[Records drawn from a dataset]
----
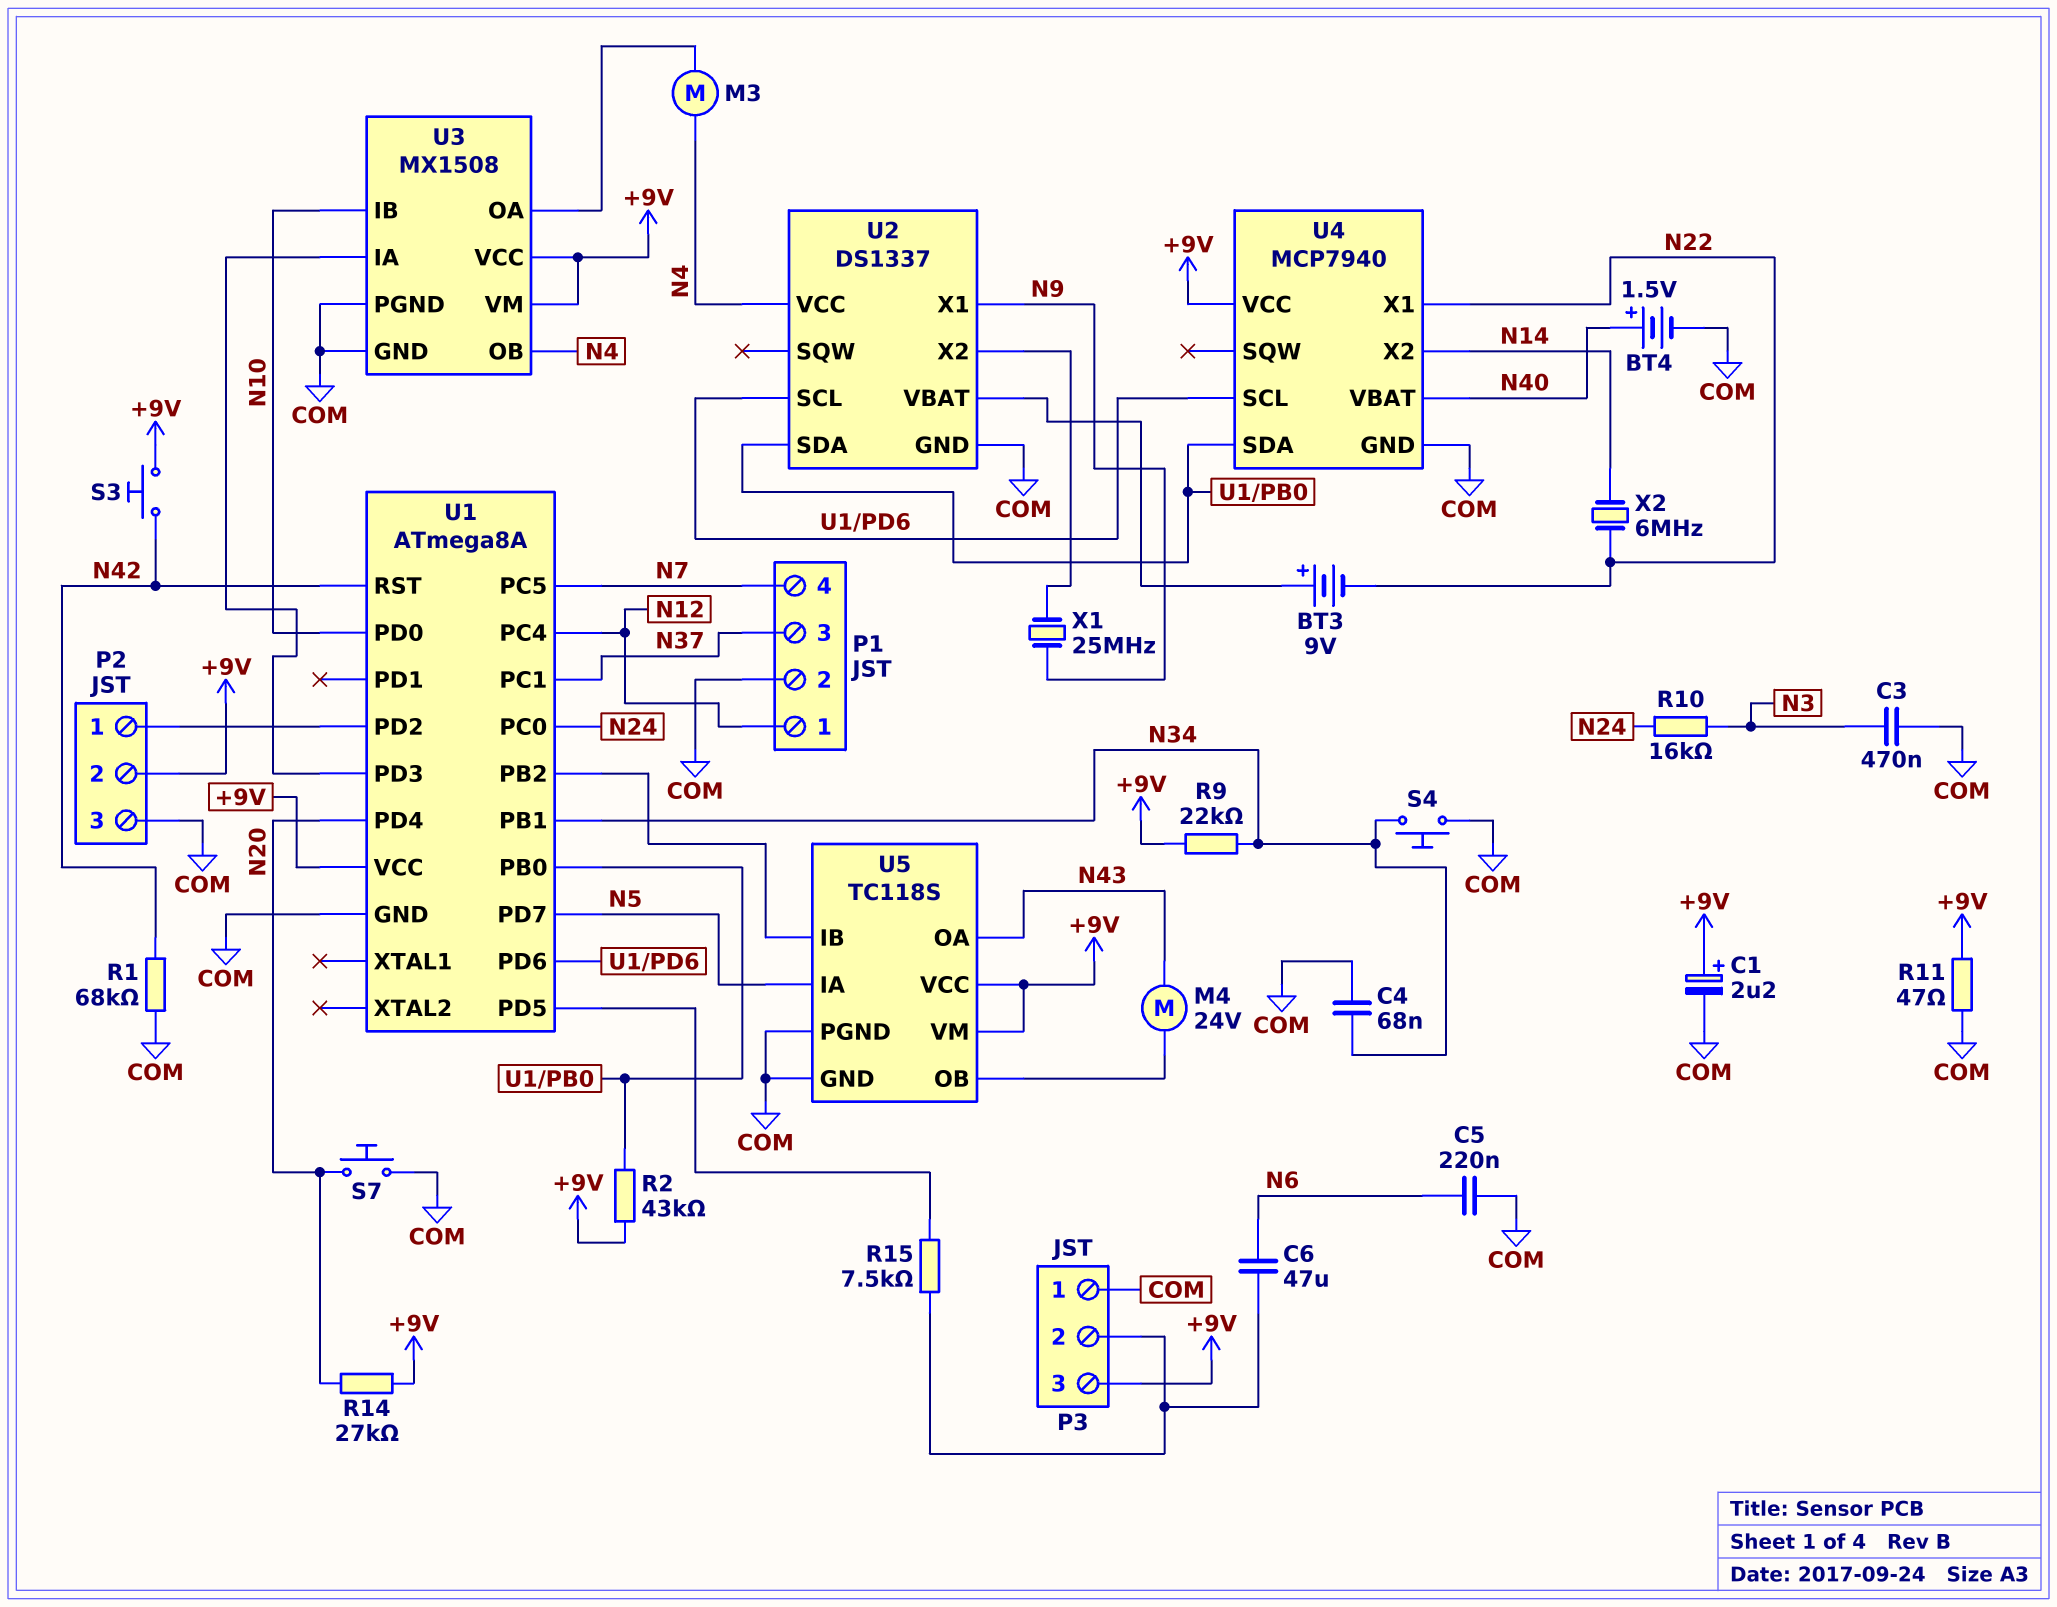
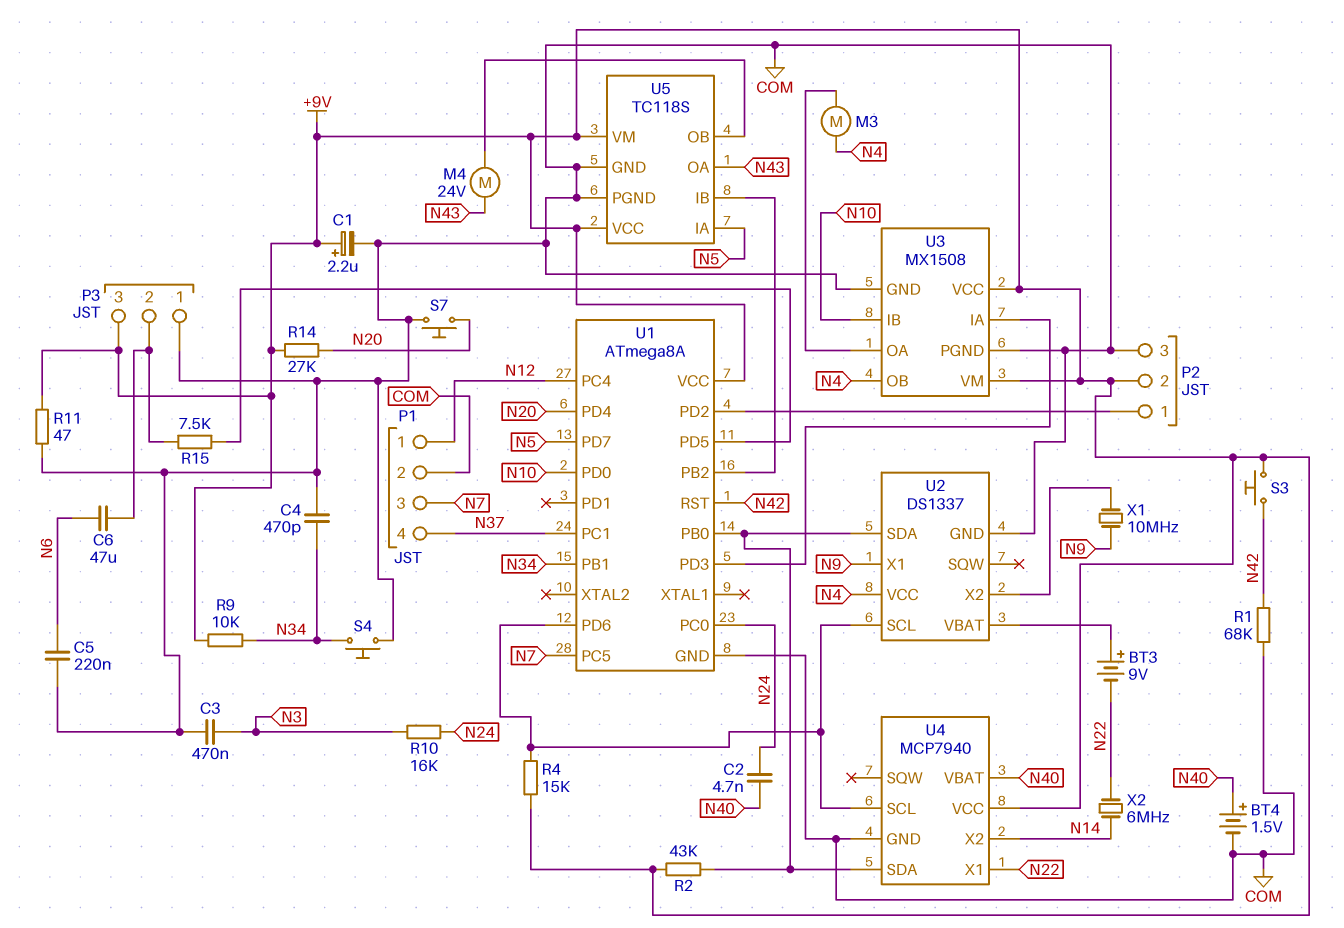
C2: none -> 4.7nF (N24, N40)
C4: 68nF (COM, N34) -> 470pF (COM, N34)
P1 pin 3: N37 -> N7
P1 pin 4: N7 -> N37
R4: none -> 15k (+9V, U1/PD6)
R9: 22k (+9V, N34) -> 10k (+9V, N34)
X1: 25MHz (N9, U2/X2) -> 10MHz (N9, U2/X2)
----
INSTRUCTIONS FOR THE TASK ▸
Some lines above contain the word "none". Copy each of them.

SOLUTION TO THE EXERCISE ▸
C2: none -> 4.7nF (N24, N40)
R4: none -> 15k (+9V, U1/PD6)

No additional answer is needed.